WHAT TO WORK ON :: Quote all of the data exactly as given. Skip every picture it contains.

DATA ::
<<<<

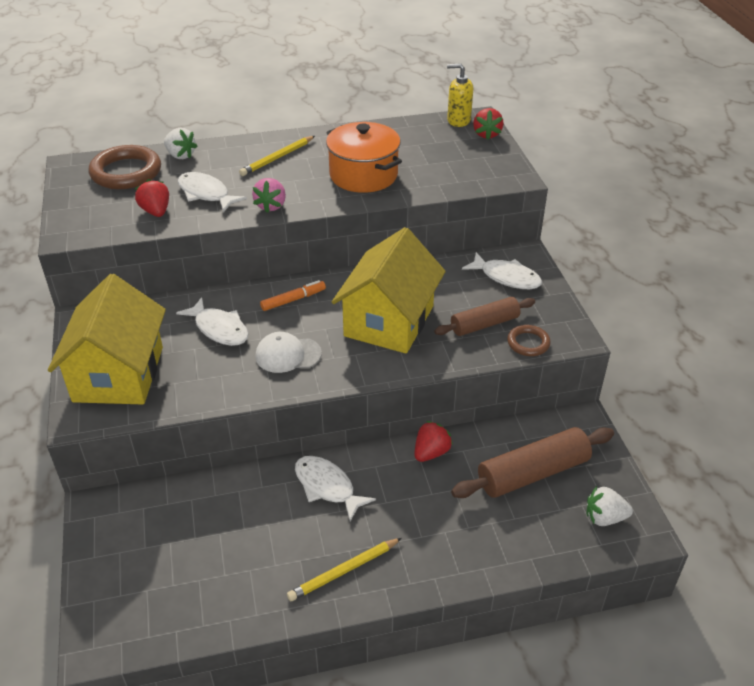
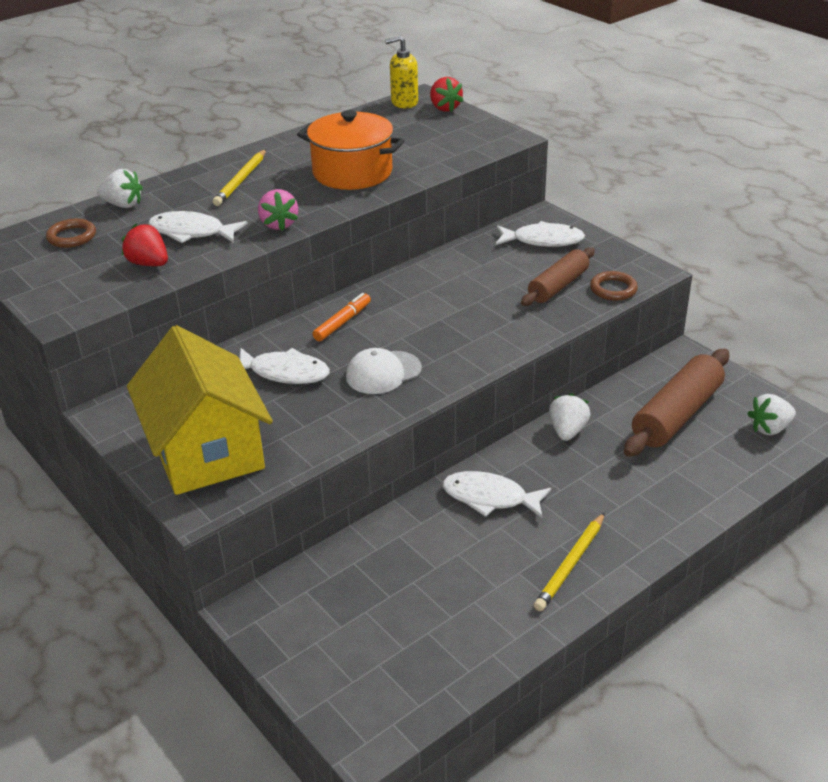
camera: 25 degrees left, 5 degrees down
(126, 172) = (72, 237): brown ring -> brown ring, size x0.54
(389, 321) = (461, 311): yellow house -> none
(431, 452) = (567, 431): red strawberry -> white strawberry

>>>>

EXERCISE RESULT ::
camera: 25 degrees left, 5 degrees down
(126, 172) = (72, 237): brown ring -> brown ring, size x0.54
(389, 321) = (461, 311): yellow house -> none
(431, 452) = (567, 431): red strawberry -> white strawberry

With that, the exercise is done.